▶ [GOAL OF THE EXERCISE] Output only the lines of the entries that follow, starting at the one with "recolor,samolot (czerwony),287 387,samolot" and running down to the one with "move,spryskiwacz (czerwony),277 227,,361", both included and unchanged.

▶ [DATA FOR THIS EXERCISE]
━━━━━━━━━━━━━━━━━━━━━━━━━━━━━━
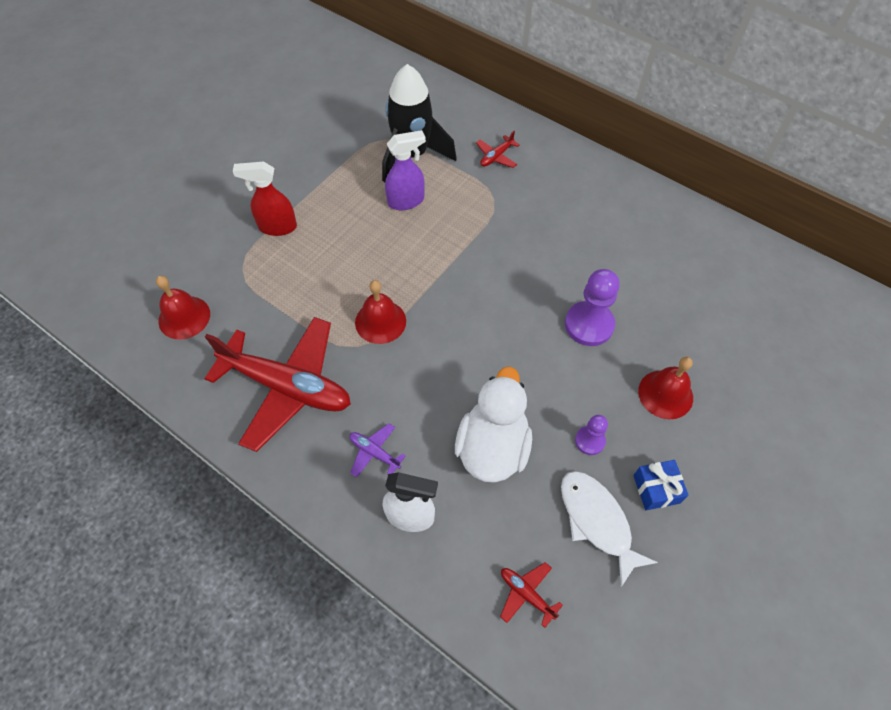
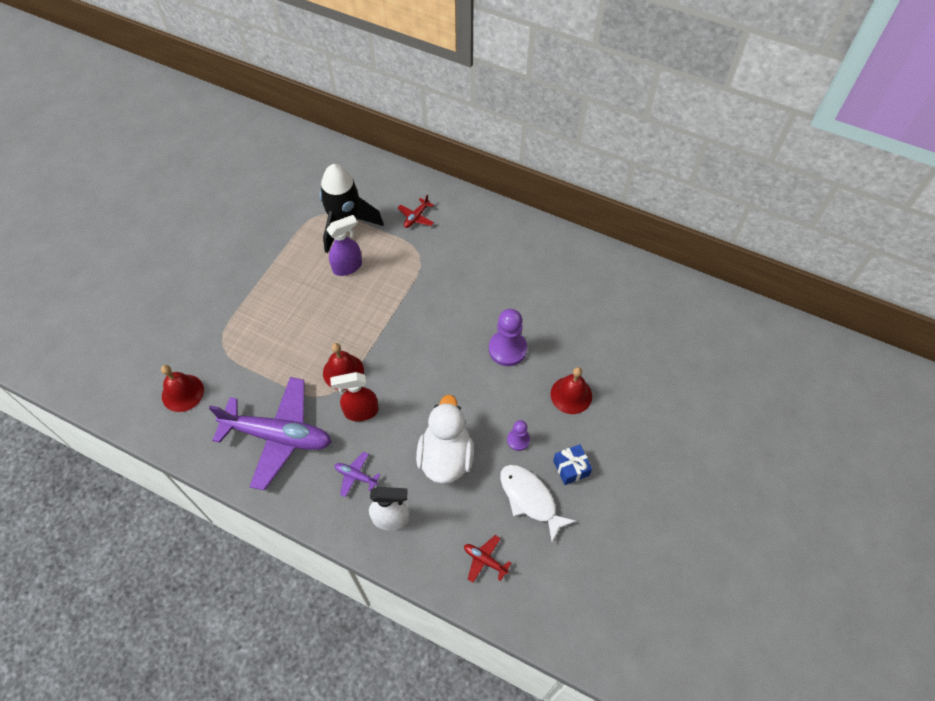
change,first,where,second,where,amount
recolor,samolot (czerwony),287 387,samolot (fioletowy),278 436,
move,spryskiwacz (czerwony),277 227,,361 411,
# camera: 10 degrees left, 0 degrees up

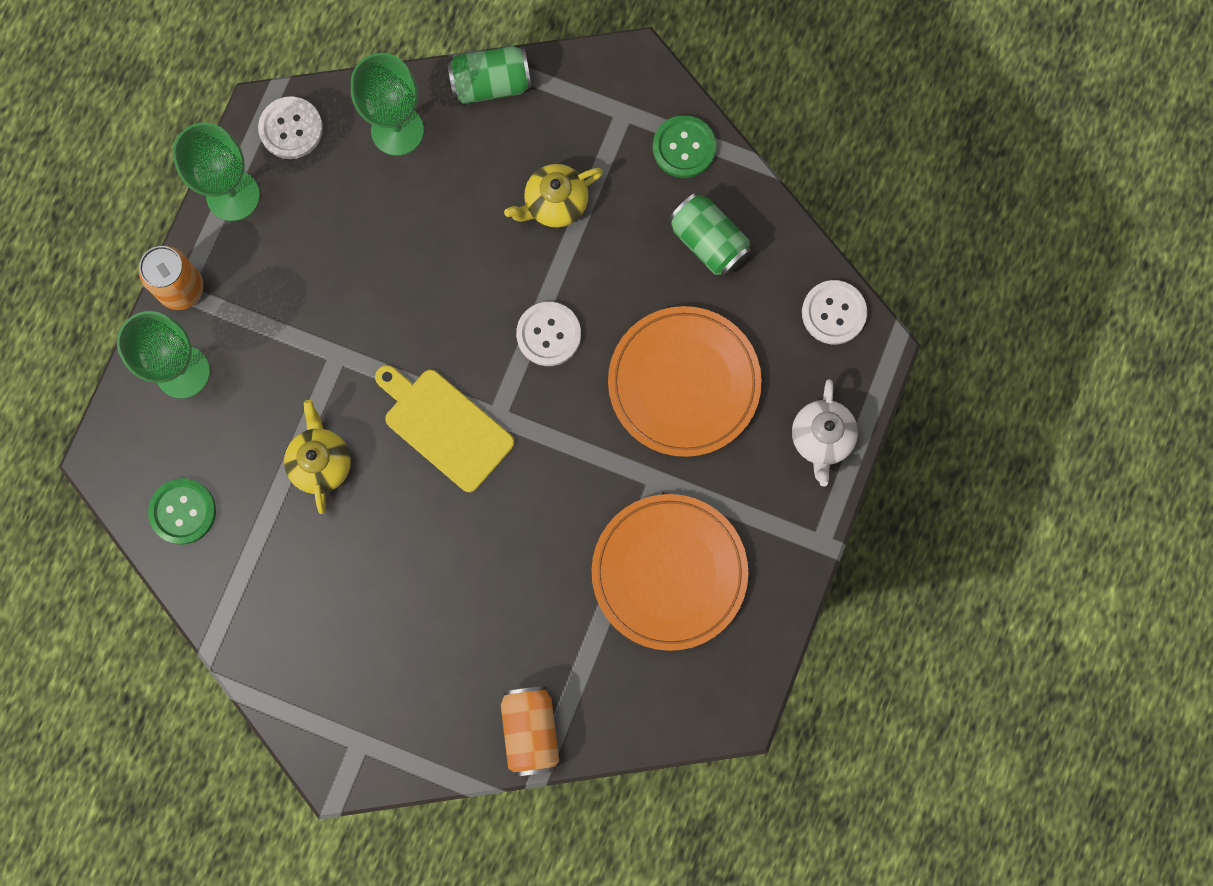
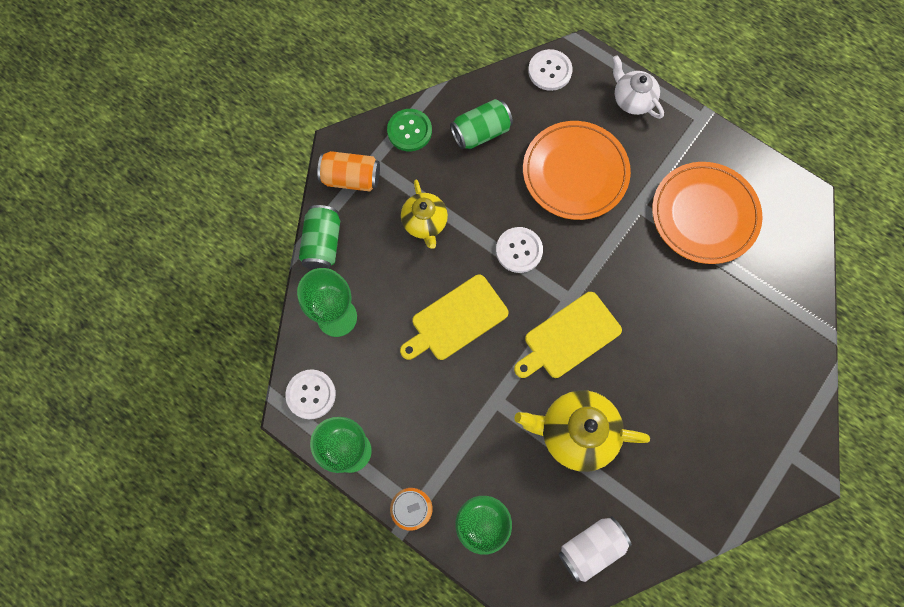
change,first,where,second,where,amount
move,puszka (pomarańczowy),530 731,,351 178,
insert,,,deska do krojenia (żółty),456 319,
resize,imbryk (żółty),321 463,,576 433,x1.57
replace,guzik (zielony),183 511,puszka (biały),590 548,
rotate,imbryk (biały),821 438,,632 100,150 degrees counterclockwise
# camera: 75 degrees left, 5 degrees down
━━━━━━━━━━━━━━━━━━━━━━━━━━━━━━
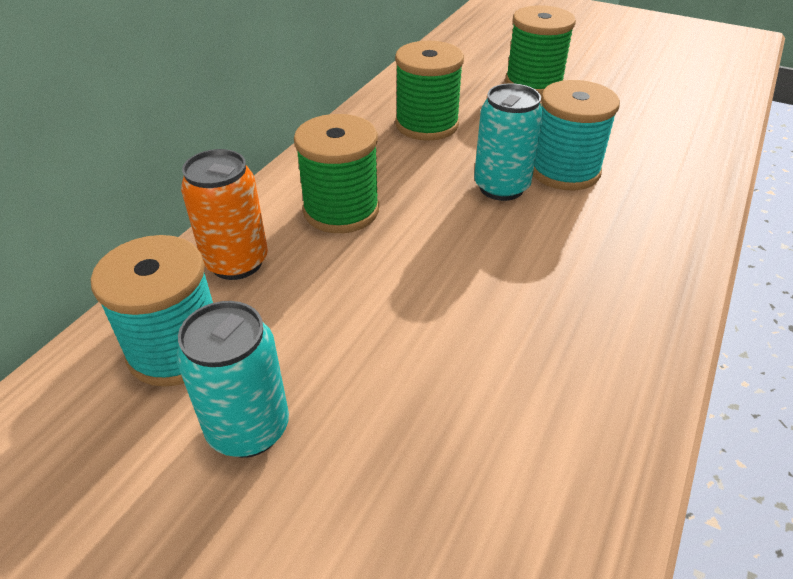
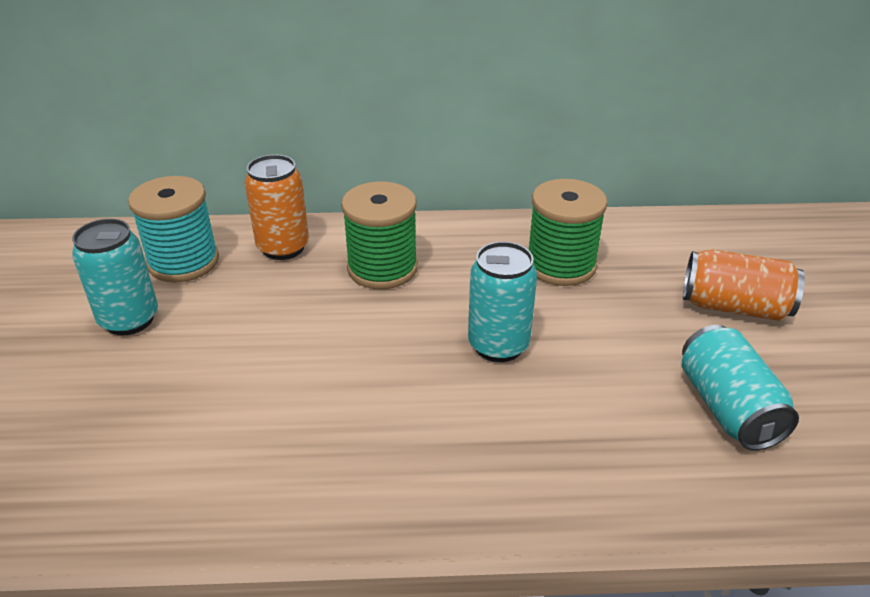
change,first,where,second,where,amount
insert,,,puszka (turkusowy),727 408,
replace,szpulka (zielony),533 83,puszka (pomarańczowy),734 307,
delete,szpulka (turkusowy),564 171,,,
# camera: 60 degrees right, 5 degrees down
━━━━━━━━━━━━━━━━━━━━━━━━━━━━━━
▶ [WRITTEN SOLUTION]
recolor,samolot (czerwony),287 387,samolot (fioletowy),278 436,
move,spryskiwacz (czerwony),277 227,,361 411,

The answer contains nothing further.